● YOUR OBJECTIVE:
In the listing below, start your output at the line with "C3: none -> 3.3nF (BUF, GND)" and end it after the line with "C5: 100uF (plus", copying every line exactly.

● EXTRACTED INFORMATION:
══════

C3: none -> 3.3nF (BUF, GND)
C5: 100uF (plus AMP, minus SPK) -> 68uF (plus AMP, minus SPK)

══════

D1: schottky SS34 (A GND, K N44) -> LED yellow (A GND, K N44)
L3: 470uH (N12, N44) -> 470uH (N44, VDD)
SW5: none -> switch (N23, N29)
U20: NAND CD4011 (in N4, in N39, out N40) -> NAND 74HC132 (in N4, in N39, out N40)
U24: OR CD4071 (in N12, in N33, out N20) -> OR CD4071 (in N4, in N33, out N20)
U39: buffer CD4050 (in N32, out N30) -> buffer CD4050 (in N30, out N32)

══════

● EXERCISE OUTPUT:
C3: none -> 3.3nF (BUF, GND)
C5: 100uF (plus AMP, minus SPK) -> 68uF (plus AMP, minus SPK)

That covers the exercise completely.